Required work =
When you reproduce the listing, keep every word as it is and drop the pictures.
<<<<
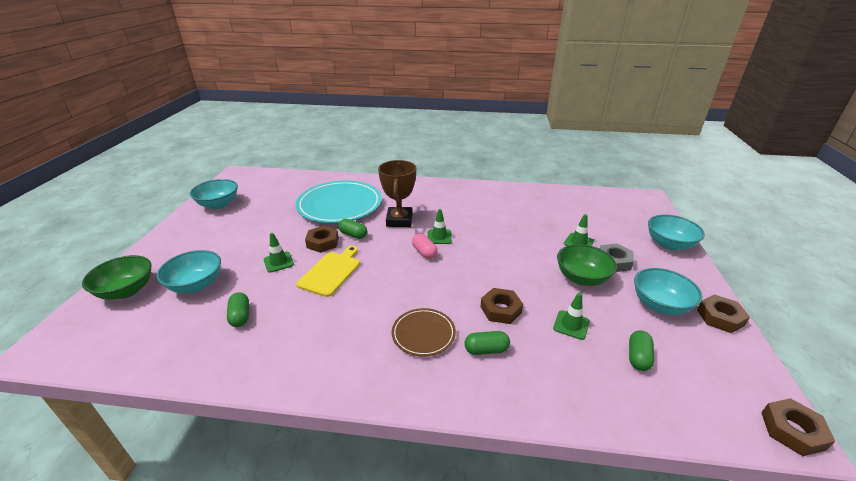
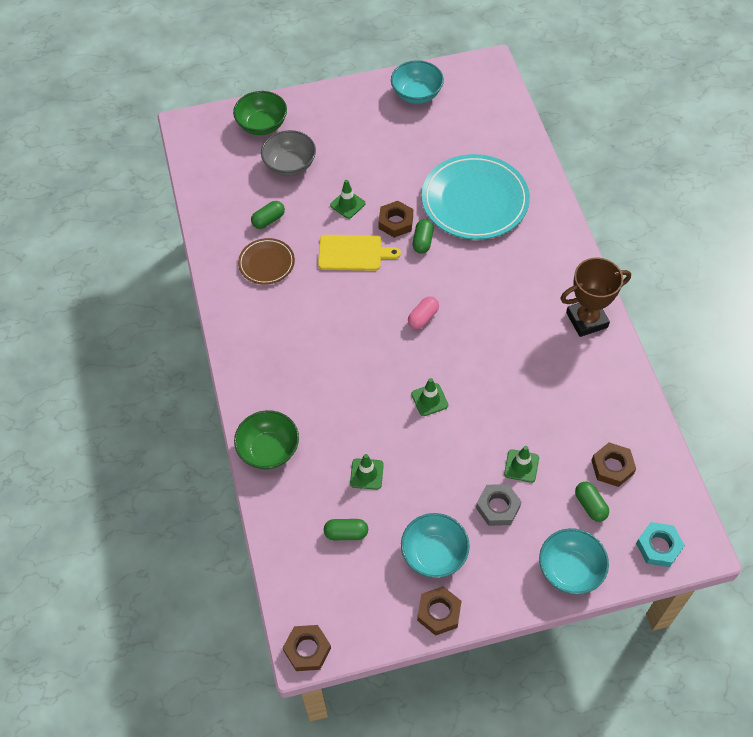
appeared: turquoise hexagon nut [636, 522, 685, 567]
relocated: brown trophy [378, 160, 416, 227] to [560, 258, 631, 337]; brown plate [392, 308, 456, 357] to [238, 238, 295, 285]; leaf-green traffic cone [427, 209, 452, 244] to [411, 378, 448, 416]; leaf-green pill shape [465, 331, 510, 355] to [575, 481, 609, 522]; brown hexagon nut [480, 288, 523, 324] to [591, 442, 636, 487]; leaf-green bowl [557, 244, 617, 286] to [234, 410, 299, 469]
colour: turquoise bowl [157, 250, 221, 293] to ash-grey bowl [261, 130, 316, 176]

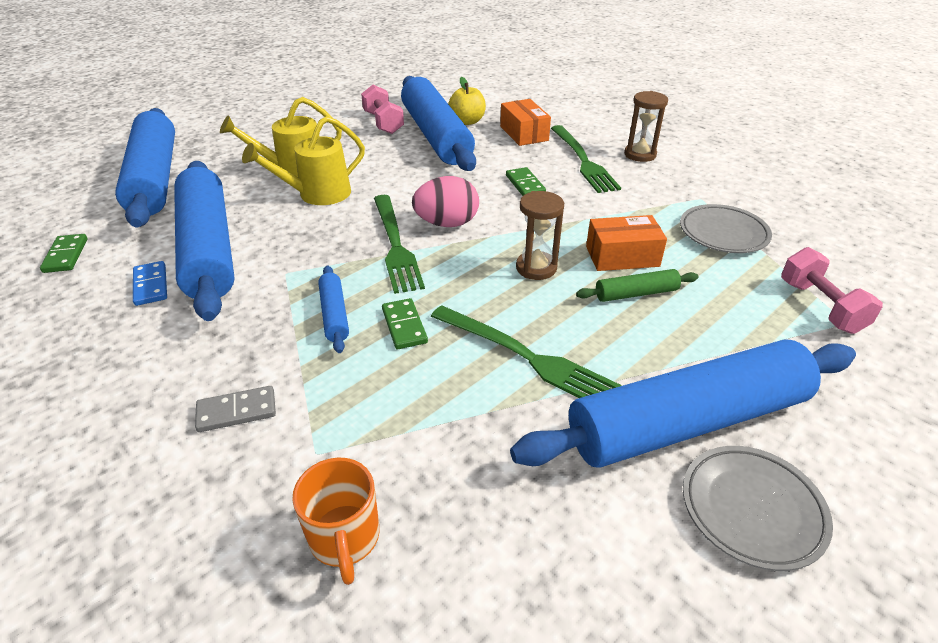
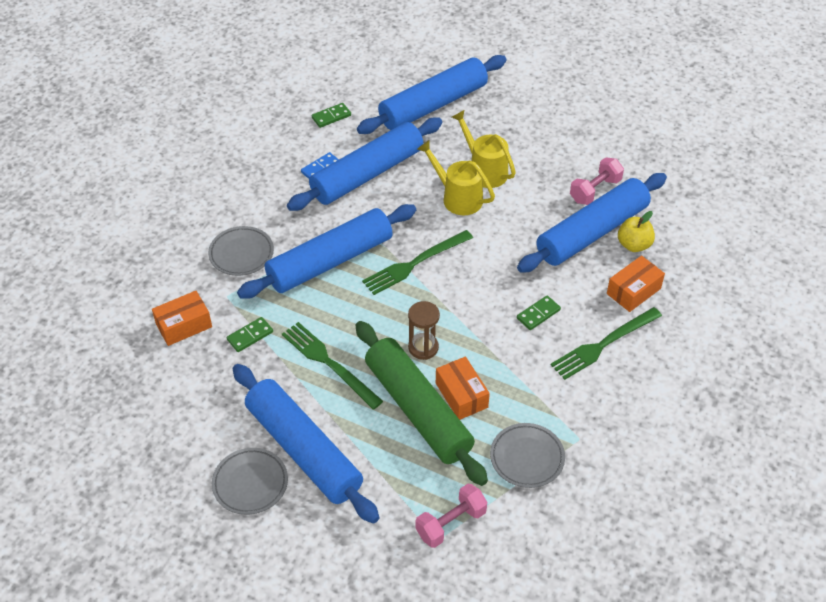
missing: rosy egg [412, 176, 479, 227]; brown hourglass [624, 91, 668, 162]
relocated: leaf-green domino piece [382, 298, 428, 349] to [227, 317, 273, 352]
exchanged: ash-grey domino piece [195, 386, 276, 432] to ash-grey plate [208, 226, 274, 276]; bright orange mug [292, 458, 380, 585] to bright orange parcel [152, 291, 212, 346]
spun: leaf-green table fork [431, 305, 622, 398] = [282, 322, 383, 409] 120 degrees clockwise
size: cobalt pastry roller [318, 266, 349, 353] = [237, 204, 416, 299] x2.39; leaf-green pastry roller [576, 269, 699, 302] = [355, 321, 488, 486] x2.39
>>>>
Exercise solution =
appeared: turquoise hexagon nut [636, 522, 685, 567]
relocated: brown trophy [378, 160, 416, 227] to [560, 258, 631, 337]; brown plate [392, 308, 456, 357] to [238, 238, 295, 285]; leaf-green traffic cone [427, 209, 452, 244] to [411, 378, 448, 416]; leaf-green pill shape [465, 331, 510, 355] to [575, 481, 609, 522]; brown hexagon nut [480, 288, 523, 324] to [591, 442, 636, 487]; leaf-green bowl [557, 244, 617, 286] to [234, 410, 299, 469]
colour: turquoise bowl [157, 250, 221, 293] to ash-grey bowl [261, 130, 316, 176]

missing: rosy egg [412, 176, 479, 227]; brown hourglass [624, 91, 668, 162]
relocated: leaf-green domino piece [382, 298, 428, 349] to [227, 317, 273, 352]
exchanged: ash-grey domino piece [195, 386, 276, 432] to ash-grey plate [208, 226, 274, 276]; bright orange mug [292, 458, 380, 585] to bright orange parcel [152, 291, 212, 346]
spun: leaf-green table fork [431, 305, 622, 398] = [282, 322, 383, 409] 120 degrees clockwise
size: cobalt pastry roller [318, 266, 349, 353] = [237, 204, 416, 299] x2.39; leaf-green pastry roller [576, 269, 699, 302] = [355, 321, 488, 486] x2.39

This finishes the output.